**DESCRIPTION OF THE TASK**
After locating the line that holds "orange star: (101, 36)", transcribe it and each following line to the end of the records, changing nothing and adding nothing.

**WORKING DATA**
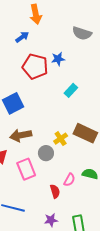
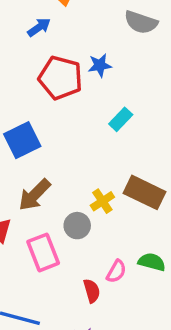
brown arrow: (21, 135) -> (35, 195), turned -35

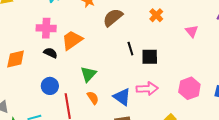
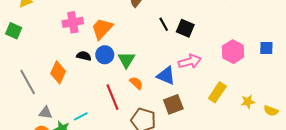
black semicircle: (51, 53) -> (84, 56), moved
black square: (150, 57) -> (185, 28), turned 36
orange diamond: (16, 59) -> (58, 72), moved, turned -40
blue circle: (50, 86) -> (105, 55), moved

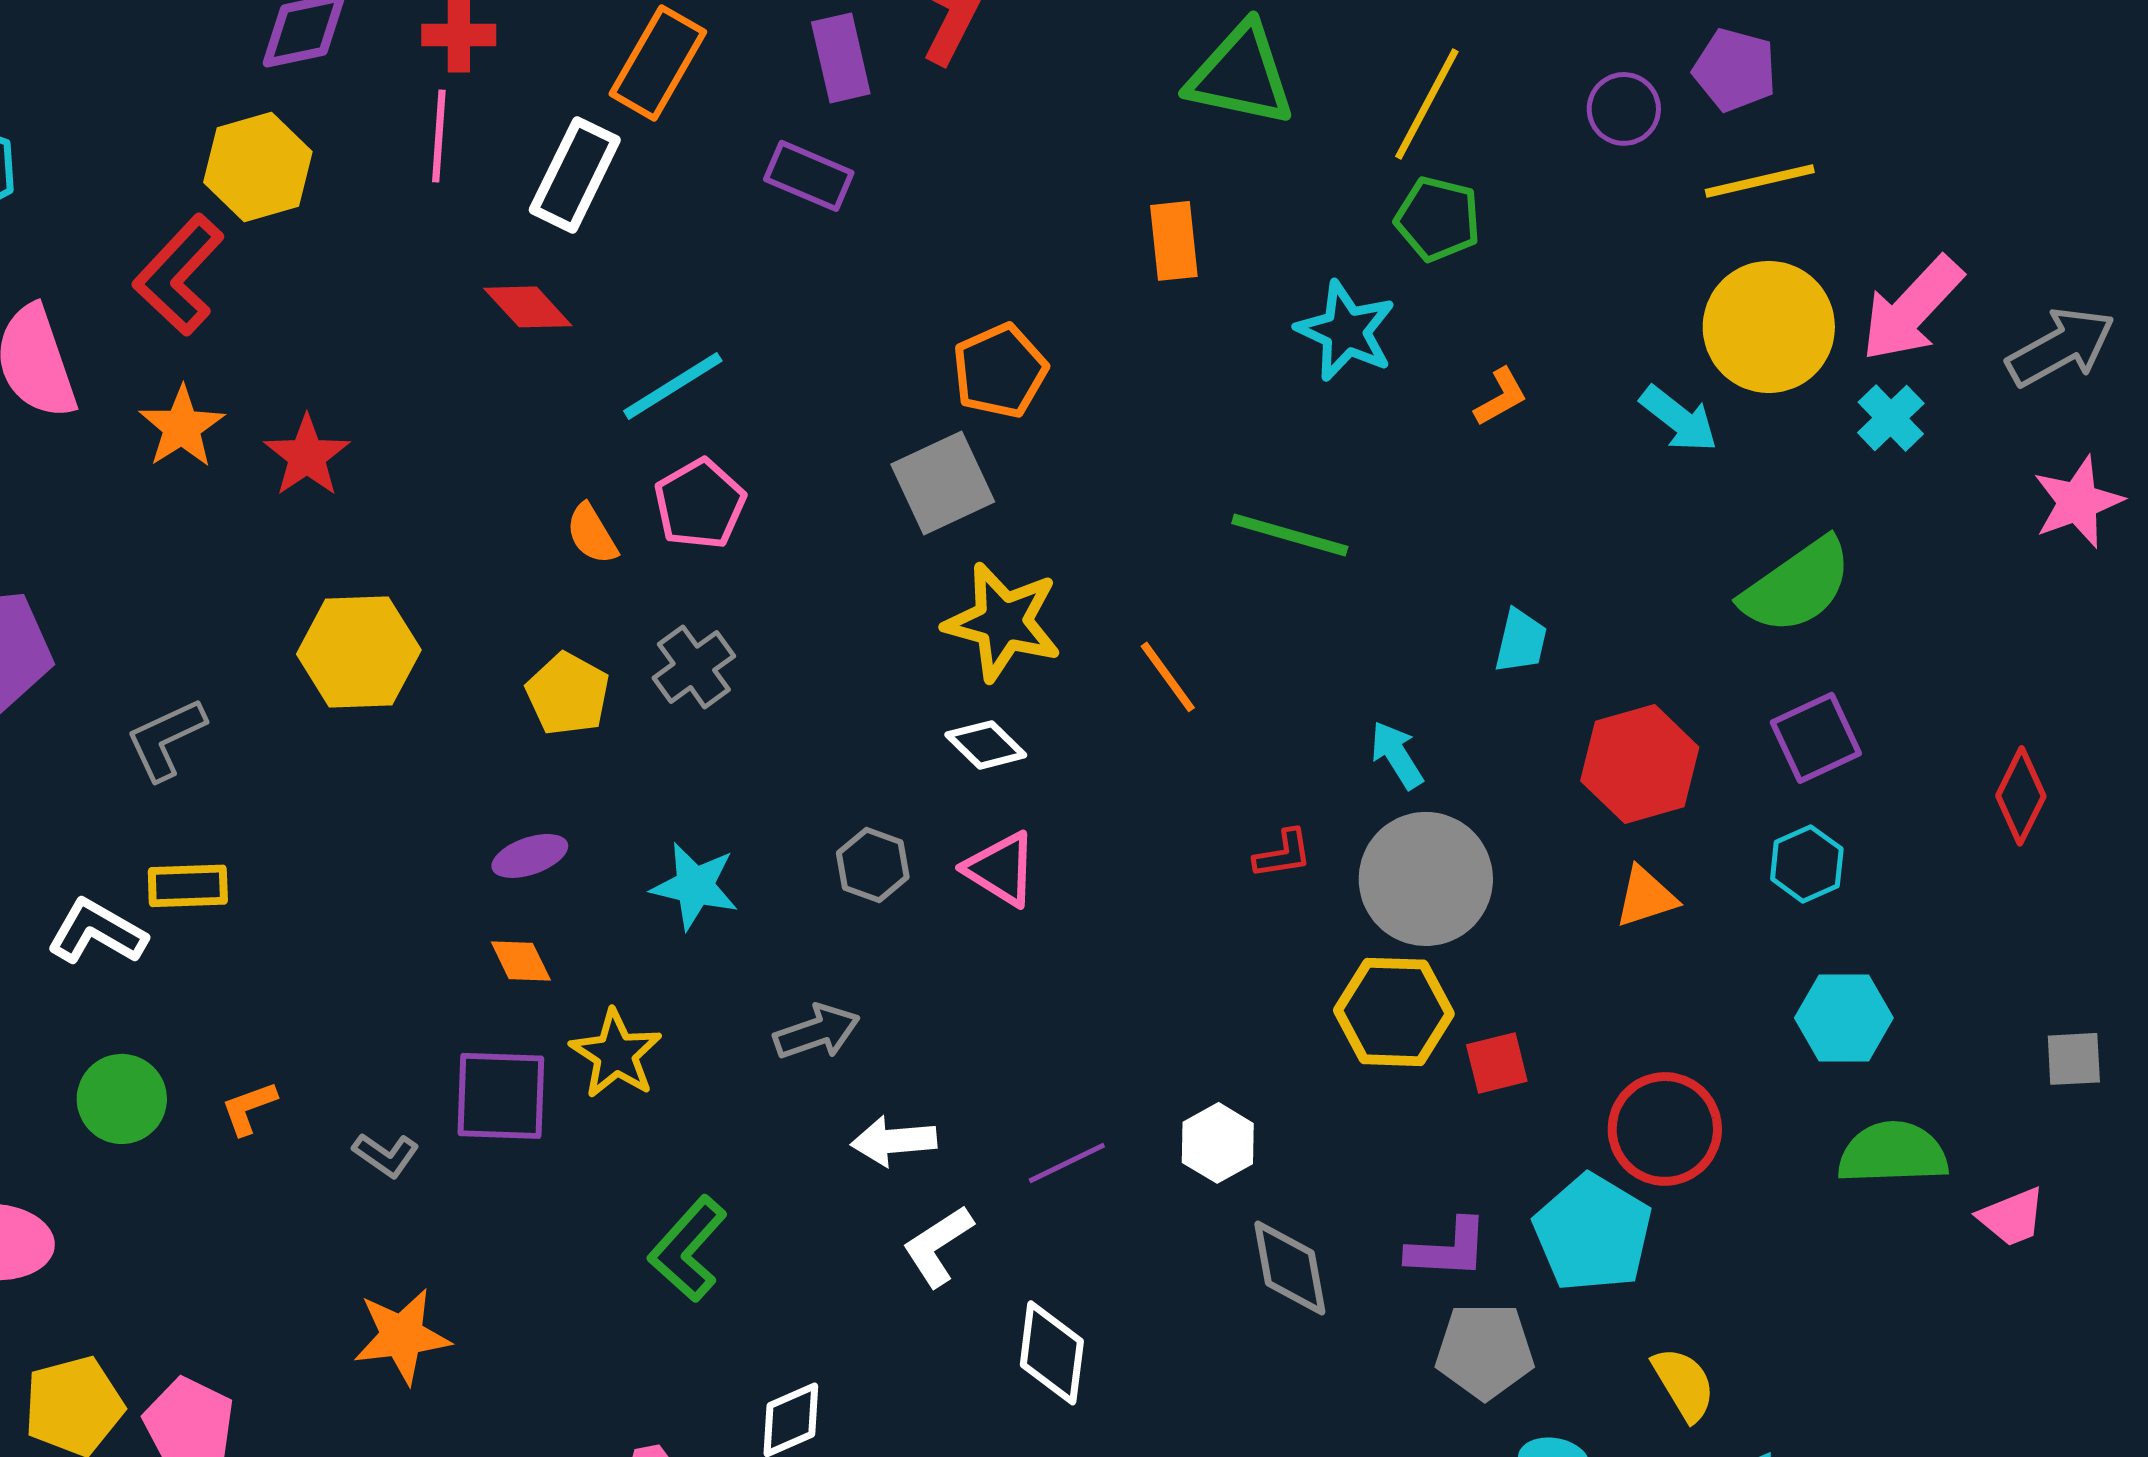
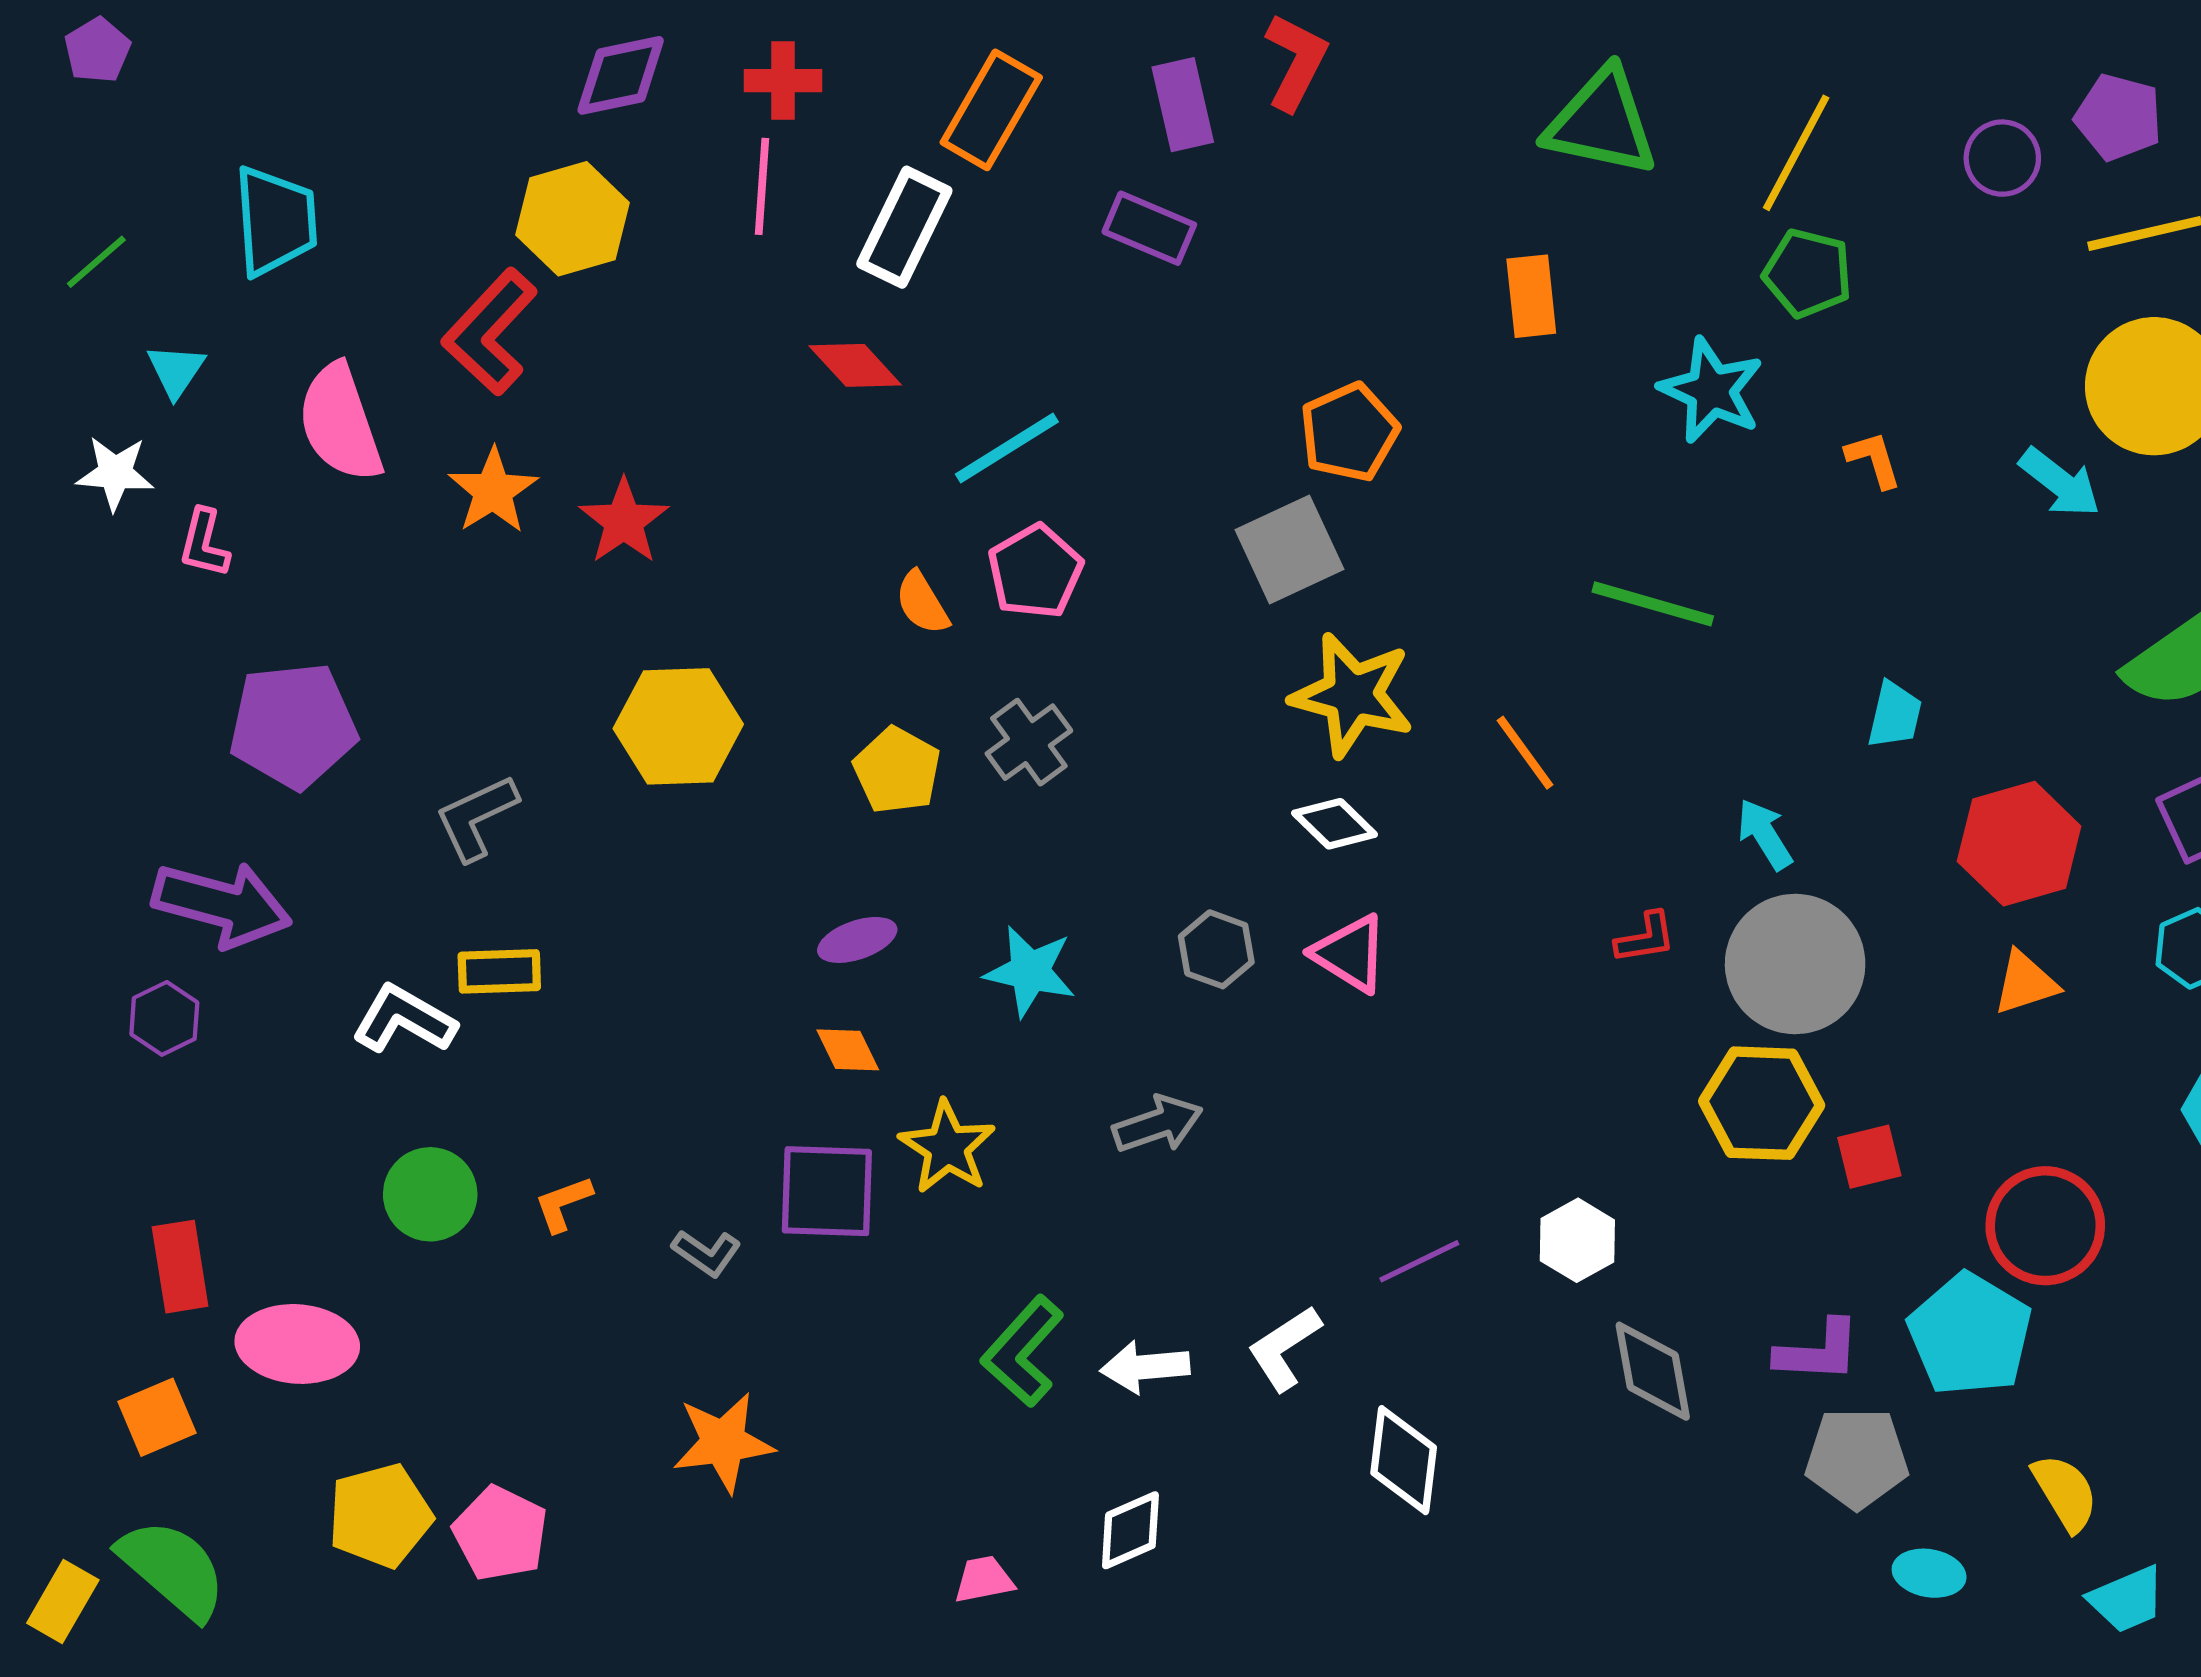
orange L-shape: (1501, 397) -> (1874, 460), turned -78
white arrow: (894, 1141) -> (1145, 1367), moved

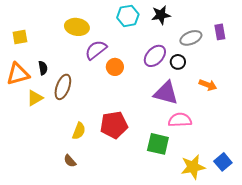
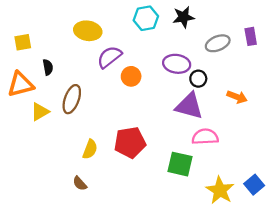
purple ellipse: (155, 56) -> (177, 64), turned 55
black circle: (178, 62) -> (198, 79), moved
black semicircle: (43, 68) -> (48, 67), moved
yellow star: (193, 167) -> (220, 190), turned -30

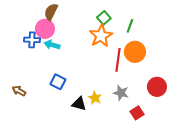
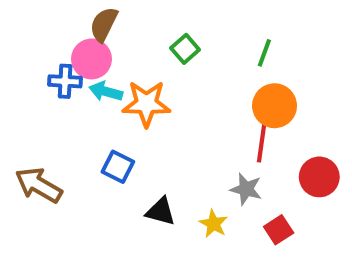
green square: (104, 18) -> (185, 49), moved
orange star: (101, 36) -> (146, 104), moved, turned 30
red line: (118, 60) -> (262, 138), moved
brown arrow: (19, 91) -> (39, 185), size x1.6
yellow star: (95, 98) -> (214, 224), moved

**RESPONSE TO THIS TASK**
orange star: (101, 36) -> (146, 104), moved, turned 30
red line: (118, 60) -> (262, 138), moved
brown arrow: (19, 91) -> (39, 185), size x1.6
yellow star: (95, 98) -> (214, 224), moved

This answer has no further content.